WORK ITEM:
Copy word for word the lines from the start of the records through the line that contains "C7: 12pF (GND, U1/XIN) -> 12pF (GND, U1/XOUT)", both included.

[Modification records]
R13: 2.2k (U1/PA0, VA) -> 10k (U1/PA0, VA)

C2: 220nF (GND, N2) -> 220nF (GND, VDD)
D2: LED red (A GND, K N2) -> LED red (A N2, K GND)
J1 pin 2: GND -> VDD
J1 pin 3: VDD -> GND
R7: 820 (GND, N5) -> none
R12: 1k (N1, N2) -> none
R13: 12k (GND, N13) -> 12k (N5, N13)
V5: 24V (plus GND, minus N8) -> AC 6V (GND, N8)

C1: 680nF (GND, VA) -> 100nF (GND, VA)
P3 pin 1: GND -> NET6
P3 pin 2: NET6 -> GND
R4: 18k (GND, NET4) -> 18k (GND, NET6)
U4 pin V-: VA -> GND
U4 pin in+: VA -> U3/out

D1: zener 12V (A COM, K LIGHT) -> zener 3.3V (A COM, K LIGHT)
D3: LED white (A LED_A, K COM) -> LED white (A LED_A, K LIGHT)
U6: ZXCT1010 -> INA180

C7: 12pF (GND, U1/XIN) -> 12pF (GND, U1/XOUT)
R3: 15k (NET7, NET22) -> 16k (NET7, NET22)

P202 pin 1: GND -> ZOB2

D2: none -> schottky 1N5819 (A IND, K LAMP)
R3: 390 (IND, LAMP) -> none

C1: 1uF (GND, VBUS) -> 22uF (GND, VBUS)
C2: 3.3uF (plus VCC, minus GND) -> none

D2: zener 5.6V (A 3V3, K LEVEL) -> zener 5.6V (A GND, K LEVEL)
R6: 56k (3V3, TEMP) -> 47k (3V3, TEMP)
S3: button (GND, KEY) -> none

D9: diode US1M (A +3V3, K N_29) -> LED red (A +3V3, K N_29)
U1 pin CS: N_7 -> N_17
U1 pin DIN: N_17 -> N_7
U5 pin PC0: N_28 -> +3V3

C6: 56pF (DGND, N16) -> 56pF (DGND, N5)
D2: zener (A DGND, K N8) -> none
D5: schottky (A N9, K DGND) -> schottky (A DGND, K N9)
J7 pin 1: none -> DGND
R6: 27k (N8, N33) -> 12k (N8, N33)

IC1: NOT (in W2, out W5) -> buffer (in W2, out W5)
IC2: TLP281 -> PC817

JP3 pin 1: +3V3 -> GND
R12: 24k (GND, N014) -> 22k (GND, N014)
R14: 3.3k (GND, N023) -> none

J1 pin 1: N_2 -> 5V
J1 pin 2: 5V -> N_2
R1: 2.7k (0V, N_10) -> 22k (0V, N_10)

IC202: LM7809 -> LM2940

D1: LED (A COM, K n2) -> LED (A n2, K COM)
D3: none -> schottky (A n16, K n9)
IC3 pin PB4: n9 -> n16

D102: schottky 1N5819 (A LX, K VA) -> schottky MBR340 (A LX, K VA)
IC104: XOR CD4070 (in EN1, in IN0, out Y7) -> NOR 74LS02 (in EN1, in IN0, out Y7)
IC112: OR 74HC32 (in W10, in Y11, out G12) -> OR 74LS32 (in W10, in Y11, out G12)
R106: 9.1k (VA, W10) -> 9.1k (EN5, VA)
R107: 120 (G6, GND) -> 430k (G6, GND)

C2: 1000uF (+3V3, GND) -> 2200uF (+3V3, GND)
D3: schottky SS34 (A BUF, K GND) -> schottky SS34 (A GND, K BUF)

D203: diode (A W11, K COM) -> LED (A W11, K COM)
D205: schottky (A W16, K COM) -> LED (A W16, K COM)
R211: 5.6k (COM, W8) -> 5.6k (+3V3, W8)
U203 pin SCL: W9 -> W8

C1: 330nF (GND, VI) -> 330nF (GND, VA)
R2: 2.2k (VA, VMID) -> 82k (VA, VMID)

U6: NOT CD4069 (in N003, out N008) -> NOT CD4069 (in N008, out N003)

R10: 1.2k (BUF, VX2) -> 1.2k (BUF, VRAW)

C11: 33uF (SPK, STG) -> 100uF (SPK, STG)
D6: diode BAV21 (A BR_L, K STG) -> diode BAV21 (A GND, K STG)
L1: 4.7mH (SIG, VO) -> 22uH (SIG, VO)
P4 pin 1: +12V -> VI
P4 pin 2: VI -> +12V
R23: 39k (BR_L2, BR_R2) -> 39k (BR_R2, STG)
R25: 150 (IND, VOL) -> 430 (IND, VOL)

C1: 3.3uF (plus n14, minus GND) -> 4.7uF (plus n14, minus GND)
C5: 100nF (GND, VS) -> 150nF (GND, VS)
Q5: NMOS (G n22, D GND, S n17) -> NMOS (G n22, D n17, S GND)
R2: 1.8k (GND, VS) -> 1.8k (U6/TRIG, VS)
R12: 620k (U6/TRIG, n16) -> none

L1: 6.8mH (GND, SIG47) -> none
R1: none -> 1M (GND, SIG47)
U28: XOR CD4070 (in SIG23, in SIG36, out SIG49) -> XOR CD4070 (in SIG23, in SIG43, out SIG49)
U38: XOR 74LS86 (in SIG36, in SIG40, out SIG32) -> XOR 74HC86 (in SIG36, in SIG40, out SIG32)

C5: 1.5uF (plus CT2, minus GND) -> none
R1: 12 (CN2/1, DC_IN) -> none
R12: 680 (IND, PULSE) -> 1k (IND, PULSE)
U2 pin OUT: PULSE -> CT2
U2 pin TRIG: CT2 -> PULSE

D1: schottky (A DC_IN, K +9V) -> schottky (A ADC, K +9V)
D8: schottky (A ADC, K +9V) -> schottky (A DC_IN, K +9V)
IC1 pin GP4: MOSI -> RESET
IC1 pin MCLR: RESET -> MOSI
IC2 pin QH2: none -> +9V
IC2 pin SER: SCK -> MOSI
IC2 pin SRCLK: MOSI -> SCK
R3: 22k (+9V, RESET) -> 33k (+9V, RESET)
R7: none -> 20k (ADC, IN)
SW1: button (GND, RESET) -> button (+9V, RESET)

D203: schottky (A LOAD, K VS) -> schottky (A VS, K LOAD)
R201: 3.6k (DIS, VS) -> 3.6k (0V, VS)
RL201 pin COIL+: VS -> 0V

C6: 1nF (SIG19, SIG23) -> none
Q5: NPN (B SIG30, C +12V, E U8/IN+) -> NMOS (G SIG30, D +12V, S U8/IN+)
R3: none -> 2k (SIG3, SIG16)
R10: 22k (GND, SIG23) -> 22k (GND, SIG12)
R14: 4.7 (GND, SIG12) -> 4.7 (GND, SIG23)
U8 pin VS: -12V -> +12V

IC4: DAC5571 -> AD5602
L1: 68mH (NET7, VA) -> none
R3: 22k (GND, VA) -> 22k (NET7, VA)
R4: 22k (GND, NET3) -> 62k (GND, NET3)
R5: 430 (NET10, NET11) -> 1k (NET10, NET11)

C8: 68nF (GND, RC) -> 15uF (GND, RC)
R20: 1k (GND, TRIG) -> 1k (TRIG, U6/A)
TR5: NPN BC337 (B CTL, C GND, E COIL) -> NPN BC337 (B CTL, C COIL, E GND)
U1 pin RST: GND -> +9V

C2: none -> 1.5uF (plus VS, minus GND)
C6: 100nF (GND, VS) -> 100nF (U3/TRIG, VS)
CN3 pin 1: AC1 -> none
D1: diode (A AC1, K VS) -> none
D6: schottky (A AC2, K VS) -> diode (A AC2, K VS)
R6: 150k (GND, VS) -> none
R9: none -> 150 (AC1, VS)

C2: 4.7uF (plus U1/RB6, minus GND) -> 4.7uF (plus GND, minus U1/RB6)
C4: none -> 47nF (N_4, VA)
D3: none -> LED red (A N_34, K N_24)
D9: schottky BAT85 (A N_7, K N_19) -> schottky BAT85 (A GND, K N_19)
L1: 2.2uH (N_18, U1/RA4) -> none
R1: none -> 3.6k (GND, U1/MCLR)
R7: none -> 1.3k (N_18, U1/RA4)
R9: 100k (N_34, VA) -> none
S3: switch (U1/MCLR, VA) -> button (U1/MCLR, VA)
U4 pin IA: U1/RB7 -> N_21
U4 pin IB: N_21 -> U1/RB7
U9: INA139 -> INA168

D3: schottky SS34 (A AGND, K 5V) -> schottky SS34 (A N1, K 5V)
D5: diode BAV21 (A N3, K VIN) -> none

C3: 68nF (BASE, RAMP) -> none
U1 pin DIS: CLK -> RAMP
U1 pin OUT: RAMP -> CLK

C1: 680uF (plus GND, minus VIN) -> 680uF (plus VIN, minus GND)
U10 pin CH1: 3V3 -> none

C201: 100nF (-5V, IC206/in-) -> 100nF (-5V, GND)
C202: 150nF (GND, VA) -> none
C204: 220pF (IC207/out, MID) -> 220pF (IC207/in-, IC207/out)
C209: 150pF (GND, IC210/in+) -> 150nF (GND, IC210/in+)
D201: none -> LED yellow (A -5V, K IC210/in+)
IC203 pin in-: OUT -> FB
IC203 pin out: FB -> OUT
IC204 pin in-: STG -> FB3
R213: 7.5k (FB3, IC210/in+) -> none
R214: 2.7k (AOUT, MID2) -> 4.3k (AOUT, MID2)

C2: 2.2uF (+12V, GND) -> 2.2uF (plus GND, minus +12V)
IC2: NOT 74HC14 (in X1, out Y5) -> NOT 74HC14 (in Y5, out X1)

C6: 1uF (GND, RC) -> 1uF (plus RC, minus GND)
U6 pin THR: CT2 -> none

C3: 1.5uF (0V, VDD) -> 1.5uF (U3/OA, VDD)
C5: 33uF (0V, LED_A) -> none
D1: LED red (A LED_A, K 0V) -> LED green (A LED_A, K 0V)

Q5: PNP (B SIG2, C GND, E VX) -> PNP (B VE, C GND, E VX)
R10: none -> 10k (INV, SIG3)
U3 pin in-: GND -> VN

TASK ANSWER:
R13: 2.2k (U1/PA0, VA) -> 10k (U1/PA0, VA)

C2: 220nF (GND, N2) -> 220nF (GND, VDD)
D2: LED red (A GND, K N2) -> LED red (A N2, K GND)
J1 pin 2: GND -> VDD
J1 pin 3: VDD -> GND
R7: 820 (GND, N5) -> none
R12: 1k (N1, N2) -> none
R13: 12k (GND, N13) -> 12k (N5, N13)
V5: 24V (plus GND, minus N8) -> AC 6V (GND, N8)

C1: 680nF (GND, VA) -> 100nF (GND, VA)
P3 pin 1: GND -> NET6
P3 pin 2: NET6 -> GND
R4: 18k (GND, NET4) -> 18k (GND, NET6)
U4 pin V-: VA -> GND
U4 pin in+: VA -> U3/out

D1: zener 12V (A COM, K LIGHT) -> zener 3.3V (A COM, K LIGHT)
D3: LED white (A LED_A, K COM) -> LED white (A LED_A, K LIGHT)
U6: ZXCT1010 -> INA180

C7: 12pF (GND, U1/XIN) -> 12pF (GND, U1/XOUT)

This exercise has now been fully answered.